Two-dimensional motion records
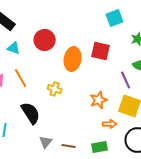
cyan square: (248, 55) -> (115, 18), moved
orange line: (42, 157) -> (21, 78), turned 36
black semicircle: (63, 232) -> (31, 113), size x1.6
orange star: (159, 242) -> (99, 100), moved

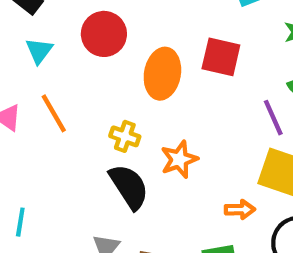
cyan triangle: (14, 48) -> (39, 51), turned 48
orange star: (99, 100) -> (179, 159), moved
black semicircle: (31, 113) -> (129, 187), moved

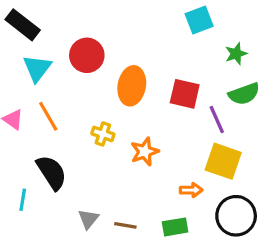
cyan triangle: (39, 51) -> (37, 68), size x1.4
red square: (221, 57) -> (185, 94), moved
black semicircle: (129, 187) -> (52, 172), moved

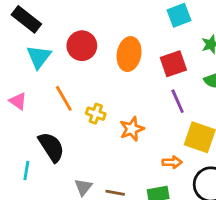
orange ellipse: (132, 86) -> (129, 54), moved
red square: (185, 94) -> (173, 64), moved, turned -32
orange line: (48, 116) -> (64, 98), moved
purple line: (217, 119) -> (178, 101), moved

* [Exercise directions] What lines of the data include the word "square"? Copy each of them.

* [Written reply]
cyan square: (248, 55) -> (115, 18), moved
red square: (221, 57) -> (185, 94), moved
red square: (185, 94) -> (173, 64), moved, turned -32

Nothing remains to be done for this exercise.